Record extracts
=======

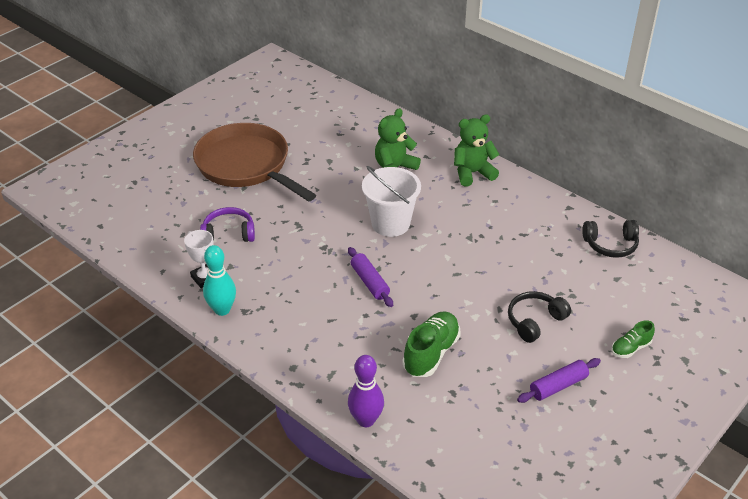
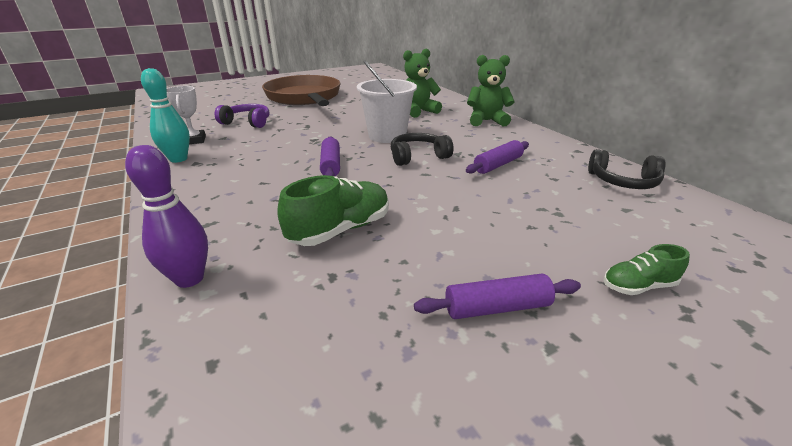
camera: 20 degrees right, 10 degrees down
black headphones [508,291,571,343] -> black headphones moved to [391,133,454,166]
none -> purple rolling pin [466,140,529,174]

=======

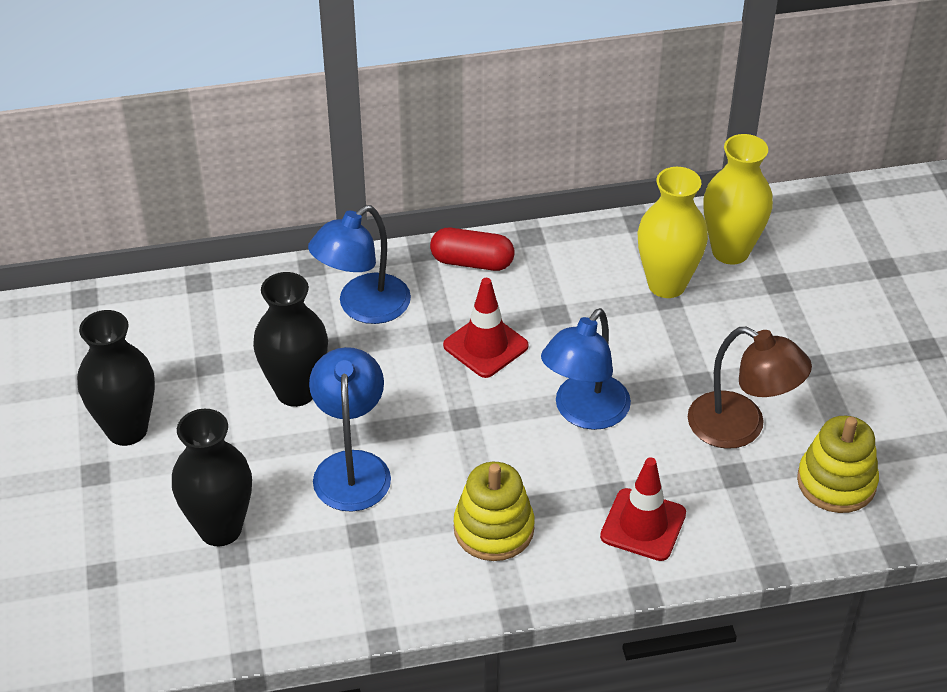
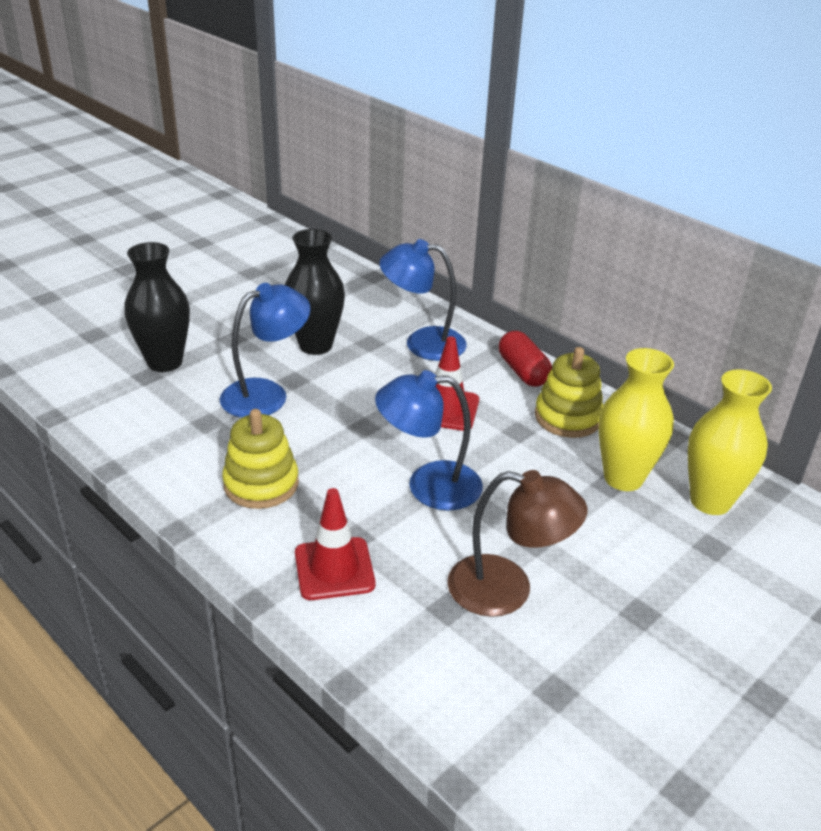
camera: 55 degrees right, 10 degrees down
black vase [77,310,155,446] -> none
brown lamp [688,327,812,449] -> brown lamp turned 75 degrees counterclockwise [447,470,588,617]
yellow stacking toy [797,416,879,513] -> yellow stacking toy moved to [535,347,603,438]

=======

Please, from the entries above, set down exactly the lines from the one containing "camera: 20 degrees right, 10 degrees down" through the one containing "none -> purple rolling pin [466,140,529,174]", and only those.

Result
camera: 20 degrees right, 10 degrees down
black headphones [508,291,571,343] -> black headphones moved to [391,133,454,166]
none -> purple rolling pin [466,140,529,174]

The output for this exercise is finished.